══ RECORDS SUPPLIED

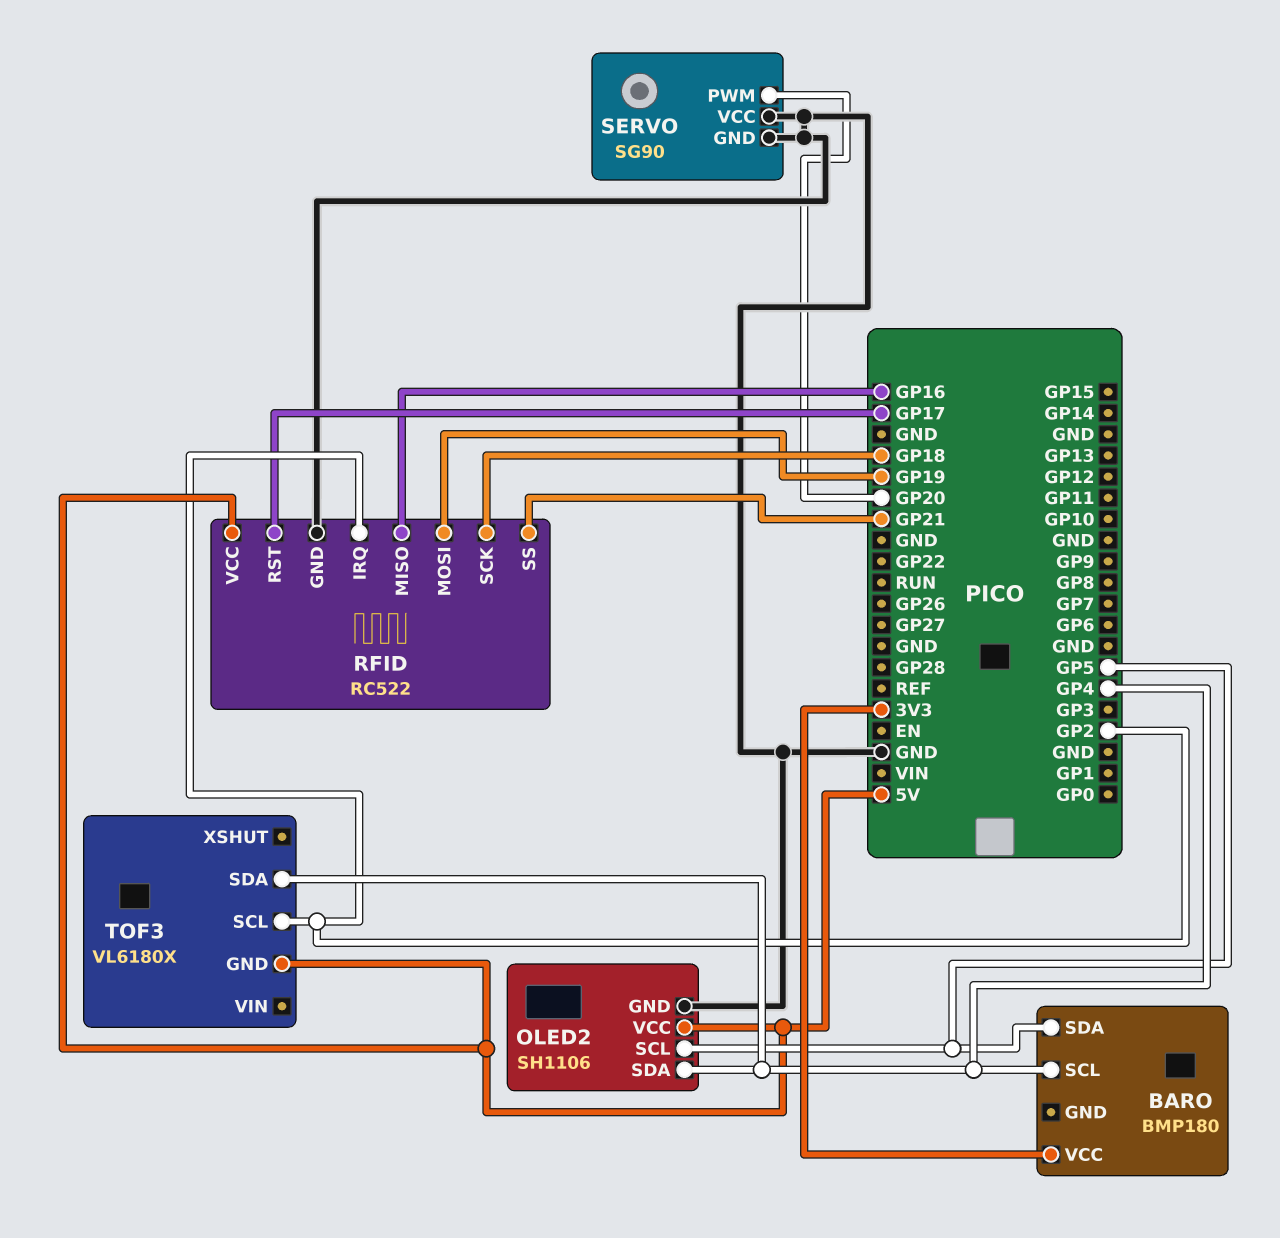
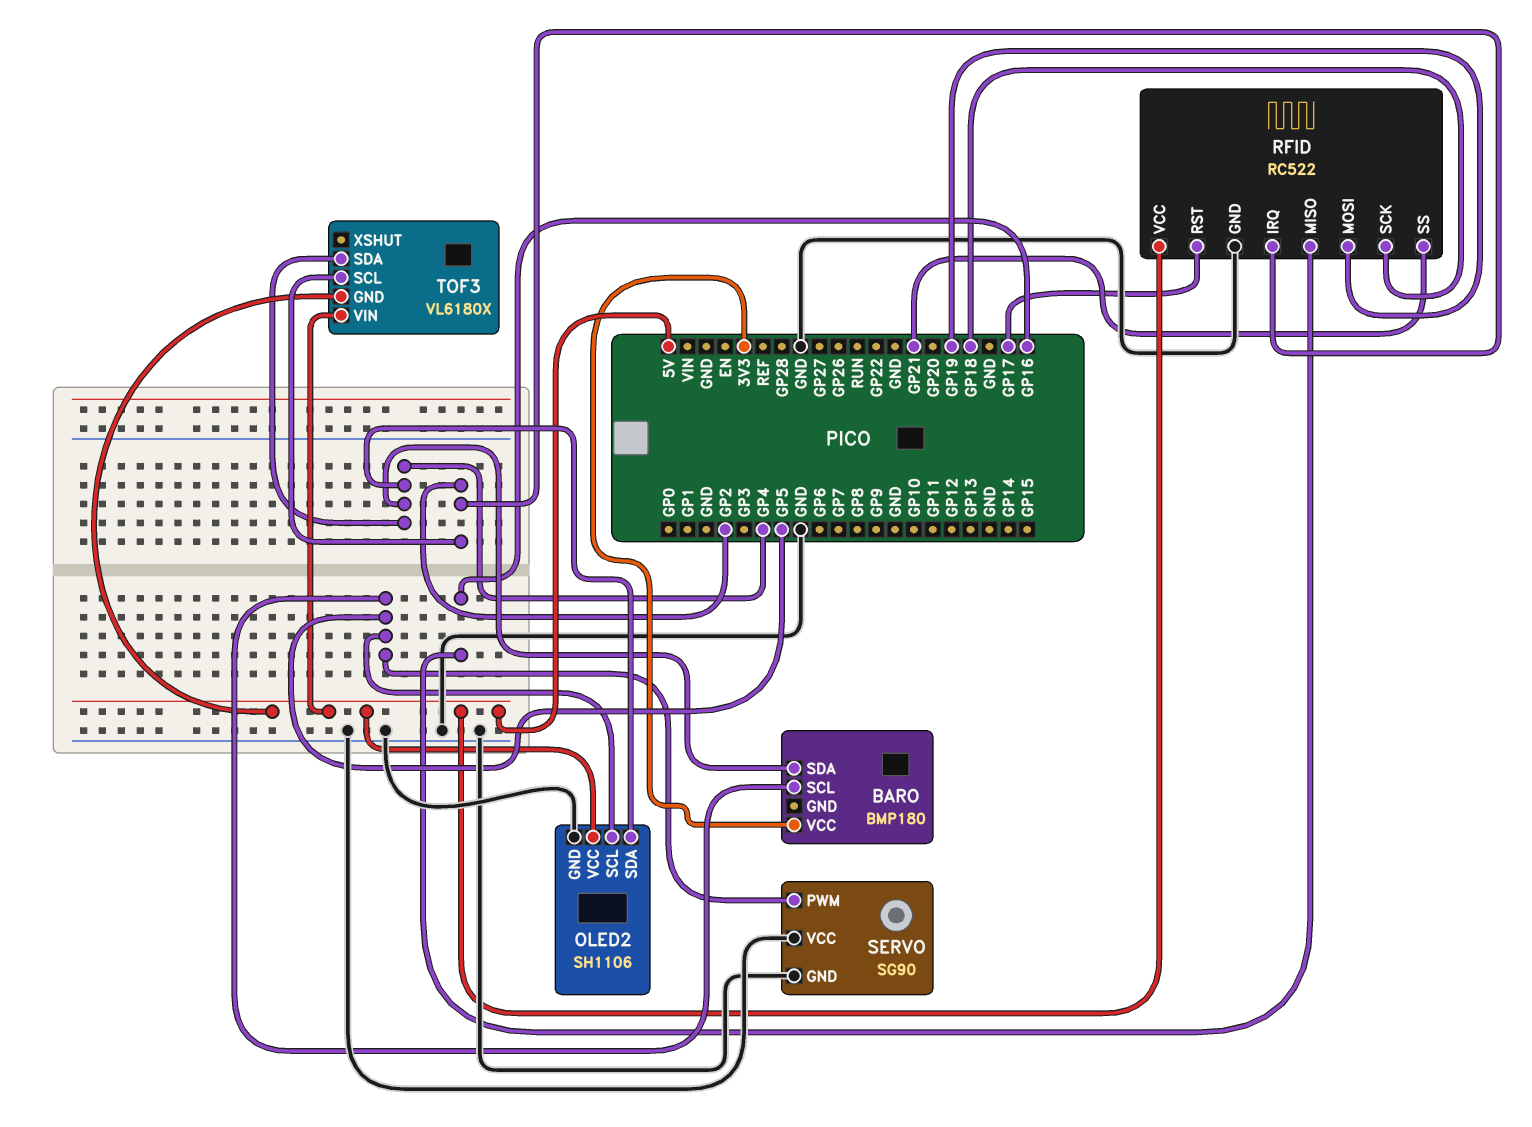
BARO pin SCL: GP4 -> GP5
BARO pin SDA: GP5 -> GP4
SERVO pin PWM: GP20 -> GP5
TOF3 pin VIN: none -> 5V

════
══ RECORDS SUPPLIED

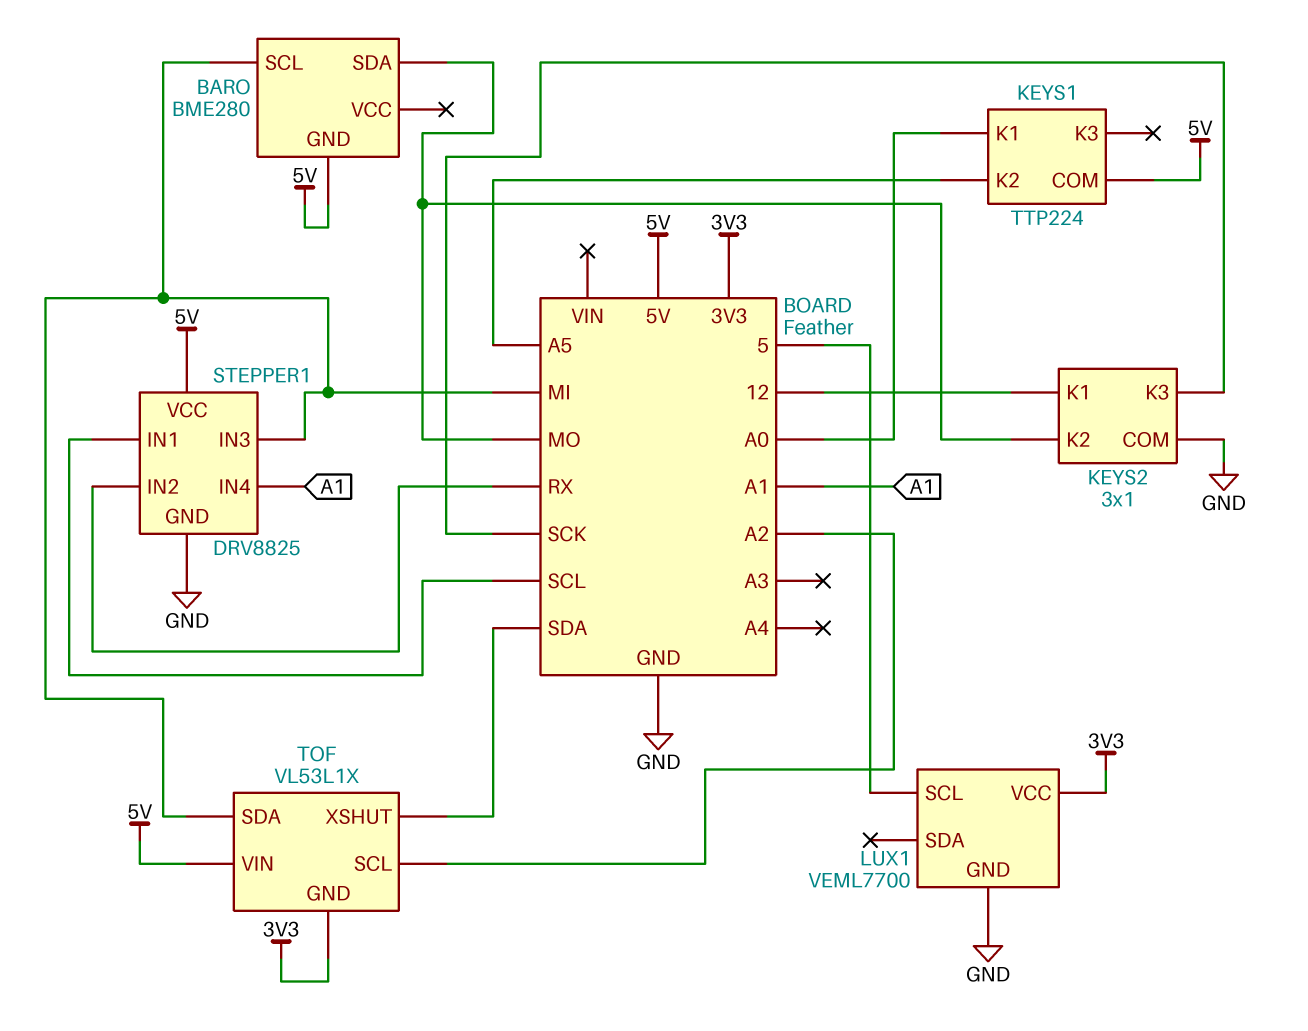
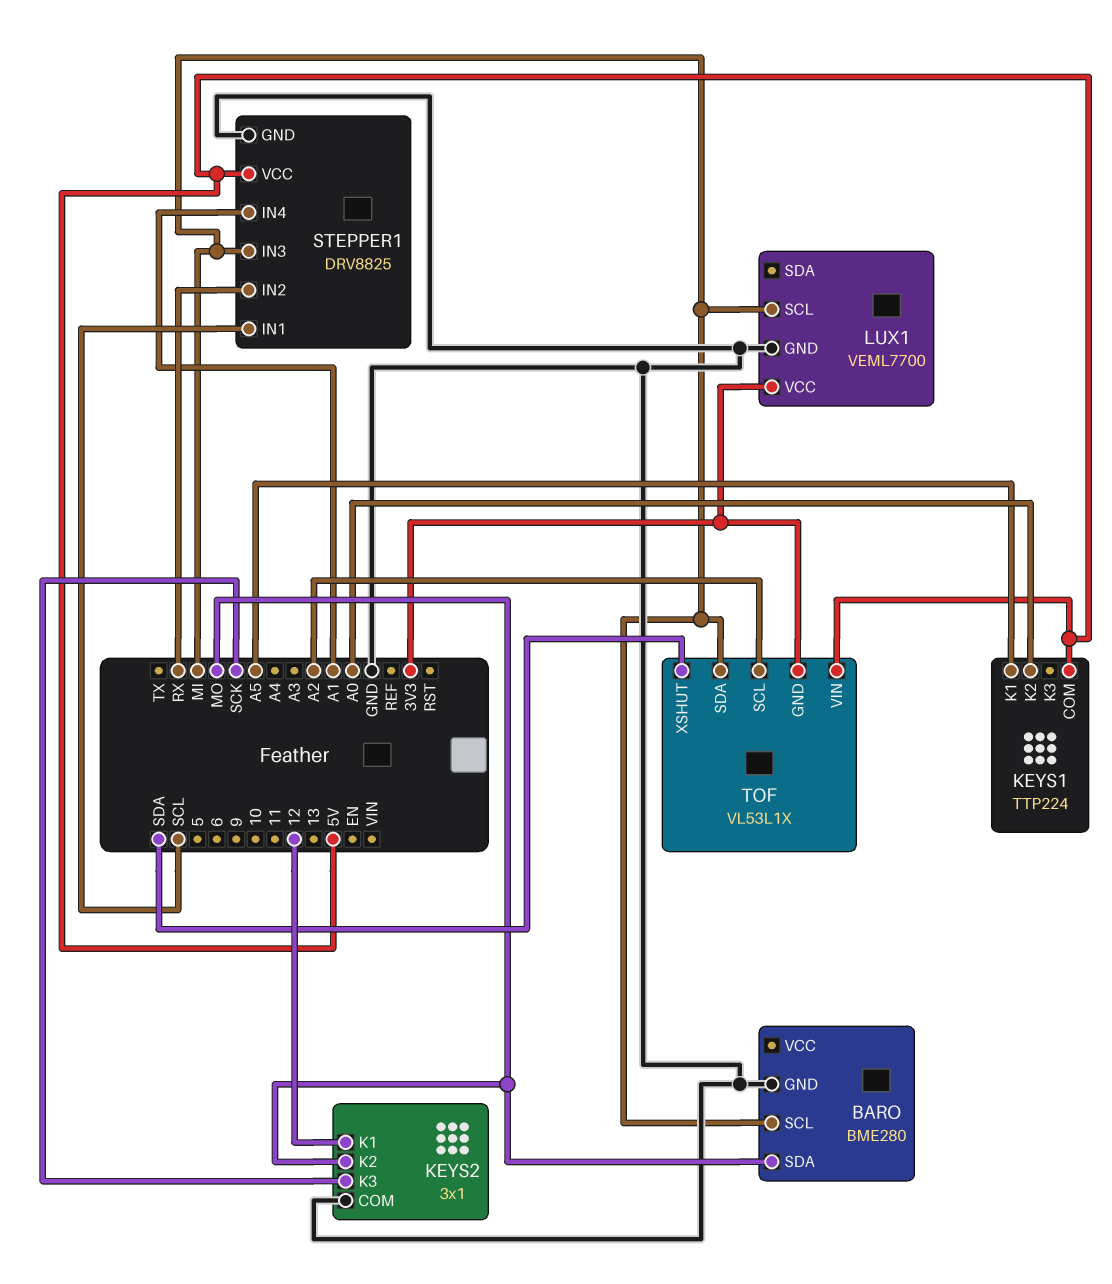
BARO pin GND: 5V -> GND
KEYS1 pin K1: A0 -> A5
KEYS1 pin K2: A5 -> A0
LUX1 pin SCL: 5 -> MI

════

■ ACTION ITEM: Would you quote everything above from the line containing "BARO pin SDA: GP5 -> GP4" down to the line containing "TOF3 pin VIN: none -> 5V"? Include both of those lines and nothing else.

■ ANSWER BELOW:
BARO pin SDA: GP5 -> GP4
SERVO pin PWM: GP20 -> GP5
TOF3 pin VIN: none -> 5V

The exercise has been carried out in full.